» Supplied information:
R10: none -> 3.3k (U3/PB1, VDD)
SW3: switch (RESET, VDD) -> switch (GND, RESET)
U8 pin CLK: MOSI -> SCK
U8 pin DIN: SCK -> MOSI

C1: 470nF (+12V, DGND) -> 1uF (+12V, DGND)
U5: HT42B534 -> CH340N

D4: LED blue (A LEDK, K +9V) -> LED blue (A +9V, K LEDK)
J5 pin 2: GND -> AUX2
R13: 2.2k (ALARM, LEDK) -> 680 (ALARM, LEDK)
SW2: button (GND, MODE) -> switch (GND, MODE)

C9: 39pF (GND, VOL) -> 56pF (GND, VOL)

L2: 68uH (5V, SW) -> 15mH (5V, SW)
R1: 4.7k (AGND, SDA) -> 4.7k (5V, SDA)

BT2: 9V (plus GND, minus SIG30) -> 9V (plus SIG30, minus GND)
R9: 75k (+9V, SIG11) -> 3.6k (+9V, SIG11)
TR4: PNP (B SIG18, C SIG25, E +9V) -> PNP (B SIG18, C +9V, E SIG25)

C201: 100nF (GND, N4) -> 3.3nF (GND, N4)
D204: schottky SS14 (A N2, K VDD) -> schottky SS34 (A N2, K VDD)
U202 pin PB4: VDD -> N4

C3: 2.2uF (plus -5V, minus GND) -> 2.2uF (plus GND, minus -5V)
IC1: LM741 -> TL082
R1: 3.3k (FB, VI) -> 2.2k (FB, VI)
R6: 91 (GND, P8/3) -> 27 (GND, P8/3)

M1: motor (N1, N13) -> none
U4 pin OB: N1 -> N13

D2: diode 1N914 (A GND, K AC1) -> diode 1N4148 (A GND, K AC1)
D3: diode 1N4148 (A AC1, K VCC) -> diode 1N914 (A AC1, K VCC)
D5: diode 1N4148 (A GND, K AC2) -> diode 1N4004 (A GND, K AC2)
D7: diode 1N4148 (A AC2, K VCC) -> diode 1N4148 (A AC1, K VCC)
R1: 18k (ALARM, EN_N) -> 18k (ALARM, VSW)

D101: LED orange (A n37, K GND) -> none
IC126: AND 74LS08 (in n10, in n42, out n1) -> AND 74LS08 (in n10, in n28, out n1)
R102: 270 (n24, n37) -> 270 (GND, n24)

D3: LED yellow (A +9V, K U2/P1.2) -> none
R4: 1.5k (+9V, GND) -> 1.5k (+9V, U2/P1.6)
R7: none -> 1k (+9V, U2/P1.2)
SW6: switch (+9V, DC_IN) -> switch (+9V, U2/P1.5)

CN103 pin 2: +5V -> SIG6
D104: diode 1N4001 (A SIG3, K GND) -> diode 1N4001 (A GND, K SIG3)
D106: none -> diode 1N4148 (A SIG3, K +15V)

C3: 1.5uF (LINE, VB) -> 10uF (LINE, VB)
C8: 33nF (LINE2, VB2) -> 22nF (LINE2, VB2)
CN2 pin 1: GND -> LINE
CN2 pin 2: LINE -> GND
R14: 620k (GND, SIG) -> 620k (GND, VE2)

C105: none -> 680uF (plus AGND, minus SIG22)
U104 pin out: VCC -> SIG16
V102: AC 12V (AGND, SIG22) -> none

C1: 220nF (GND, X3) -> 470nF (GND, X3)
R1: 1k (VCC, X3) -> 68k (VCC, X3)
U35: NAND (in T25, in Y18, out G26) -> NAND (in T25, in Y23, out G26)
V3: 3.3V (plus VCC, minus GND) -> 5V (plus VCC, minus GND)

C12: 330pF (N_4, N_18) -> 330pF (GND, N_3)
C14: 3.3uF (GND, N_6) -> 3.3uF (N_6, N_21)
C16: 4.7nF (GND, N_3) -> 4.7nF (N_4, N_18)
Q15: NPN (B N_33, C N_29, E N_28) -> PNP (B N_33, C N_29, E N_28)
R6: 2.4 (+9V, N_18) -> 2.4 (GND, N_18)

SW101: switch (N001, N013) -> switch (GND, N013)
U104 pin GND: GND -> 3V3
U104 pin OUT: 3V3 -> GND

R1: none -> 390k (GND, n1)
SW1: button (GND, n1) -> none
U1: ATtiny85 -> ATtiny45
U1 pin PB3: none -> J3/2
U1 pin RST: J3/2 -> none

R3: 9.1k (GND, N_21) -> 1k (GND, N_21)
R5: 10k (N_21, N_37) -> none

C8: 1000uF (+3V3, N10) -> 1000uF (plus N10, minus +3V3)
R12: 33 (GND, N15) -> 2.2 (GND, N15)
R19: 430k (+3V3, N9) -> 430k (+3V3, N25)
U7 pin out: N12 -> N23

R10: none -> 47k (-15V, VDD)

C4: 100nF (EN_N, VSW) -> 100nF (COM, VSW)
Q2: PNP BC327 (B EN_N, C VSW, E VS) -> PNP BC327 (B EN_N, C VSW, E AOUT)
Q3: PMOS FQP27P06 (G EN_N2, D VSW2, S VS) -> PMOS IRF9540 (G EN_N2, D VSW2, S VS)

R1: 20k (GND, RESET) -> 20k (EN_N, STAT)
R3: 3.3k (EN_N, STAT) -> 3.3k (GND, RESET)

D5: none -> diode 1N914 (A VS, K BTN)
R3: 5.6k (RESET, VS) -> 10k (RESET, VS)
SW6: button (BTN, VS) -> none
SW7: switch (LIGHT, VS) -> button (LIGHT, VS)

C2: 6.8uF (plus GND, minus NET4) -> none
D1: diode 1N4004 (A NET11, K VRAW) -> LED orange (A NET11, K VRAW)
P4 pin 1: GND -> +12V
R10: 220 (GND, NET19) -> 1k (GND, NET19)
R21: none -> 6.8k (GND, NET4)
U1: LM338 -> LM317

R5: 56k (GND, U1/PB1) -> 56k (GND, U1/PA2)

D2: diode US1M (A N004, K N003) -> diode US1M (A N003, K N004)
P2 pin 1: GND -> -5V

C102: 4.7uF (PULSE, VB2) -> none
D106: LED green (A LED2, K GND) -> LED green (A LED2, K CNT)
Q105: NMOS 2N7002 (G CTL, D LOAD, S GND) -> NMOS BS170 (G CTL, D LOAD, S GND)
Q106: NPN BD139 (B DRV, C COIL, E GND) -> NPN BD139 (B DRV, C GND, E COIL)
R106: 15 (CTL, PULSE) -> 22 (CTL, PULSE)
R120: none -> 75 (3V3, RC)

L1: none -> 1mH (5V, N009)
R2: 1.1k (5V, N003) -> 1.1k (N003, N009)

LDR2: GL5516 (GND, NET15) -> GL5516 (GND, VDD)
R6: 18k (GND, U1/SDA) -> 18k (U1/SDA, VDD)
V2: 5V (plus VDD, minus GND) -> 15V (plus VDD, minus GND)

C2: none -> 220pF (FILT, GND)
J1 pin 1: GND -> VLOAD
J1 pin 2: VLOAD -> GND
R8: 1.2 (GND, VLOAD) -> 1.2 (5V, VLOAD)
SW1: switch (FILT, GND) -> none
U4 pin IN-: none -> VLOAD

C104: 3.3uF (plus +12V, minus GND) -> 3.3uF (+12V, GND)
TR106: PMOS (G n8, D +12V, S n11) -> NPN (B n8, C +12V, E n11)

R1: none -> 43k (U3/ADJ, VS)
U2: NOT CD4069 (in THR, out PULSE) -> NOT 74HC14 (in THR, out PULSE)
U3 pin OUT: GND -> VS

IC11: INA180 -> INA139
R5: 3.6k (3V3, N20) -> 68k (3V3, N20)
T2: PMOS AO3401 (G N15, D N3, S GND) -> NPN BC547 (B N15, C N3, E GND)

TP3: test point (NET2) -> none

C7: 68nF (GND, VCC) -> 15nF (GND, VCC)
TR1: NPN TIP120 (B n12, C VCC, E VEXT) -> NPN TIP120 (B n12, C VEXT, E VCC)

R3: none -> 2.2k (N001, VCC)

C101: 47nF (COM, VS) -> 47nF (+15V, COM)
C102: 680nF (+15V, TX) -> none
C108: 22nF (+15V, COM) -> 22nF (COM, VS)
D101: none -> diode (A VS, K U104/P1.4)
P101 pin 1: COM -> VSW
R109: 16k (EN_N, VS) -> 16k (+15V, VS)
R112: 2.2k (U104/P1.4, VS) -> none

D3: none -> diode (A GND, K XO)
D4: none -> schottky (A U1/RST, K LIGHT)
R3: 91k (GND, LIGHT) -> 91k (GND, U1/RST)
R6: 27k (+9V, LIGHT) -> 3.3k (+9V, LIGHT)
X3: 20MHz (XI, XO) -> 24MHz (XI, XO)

» Problem details: Out of the data above, give again only the lines starting at the one holding "R6: 2.4 (+9V, N_18) -> 2.4 (GND, N_18)" and ending at the one holding "D5: none -> diode 1N914 (A VS, K BTN)", unchanged.

» Task output:
R6: 2.4 (+9V, N_18) -> 2.4 (GND, N_18)

SW101: switch (N001, N013) -> switch (GND, N013)
U104 pin GND: GND -> 3V3
U104 pin OUT: 3V3 -> GND

R1: none -> 390k (GND, n1)
SW1: button (GND, n1) -> none
U1: ATtiny85 -> ATtiny45
U1 pin PB3: none -> J3/2
U1 pin RST: J3/2 -> none

R3: 9.1k (GND, N_21) -> 1k (GND, N_21)
R5: 10k (N_21, N_37) -> none

C8: 1000uF (+3V3, N10) -> 1000uF (plus N10, minus +3V3)
R12: 33 (GND, N15) -> 2.2 (GND, N15)
R19: 430k (+3V3, N9) -> 430k (+3V3, N25)
U7 pin out: N12 -> N23

R10: none -> 47k (-15V, VDD)

C4: 100nF (EN_N, VSW) -> 100nF (COM, VSW)
Q2: PNP BC327 (B EN_N, C VSW, E VS) -> PNP BC327 (B EN_N, C VSW, E AOUT)
Q3: PMOS FQP27P06 (G EN_N2, D VSW2, S VS) -> PMOS IRF9540 (G EN_N2, D VSW2, S VS)

R1: 20k (GND, RESET) -> 20k (EN_N, STAT)
R3: 3.3k (EN_N, STAT) -> 3.3k (GND, RESET)

D5: none -> diode 1N914 (A VS, K BTN)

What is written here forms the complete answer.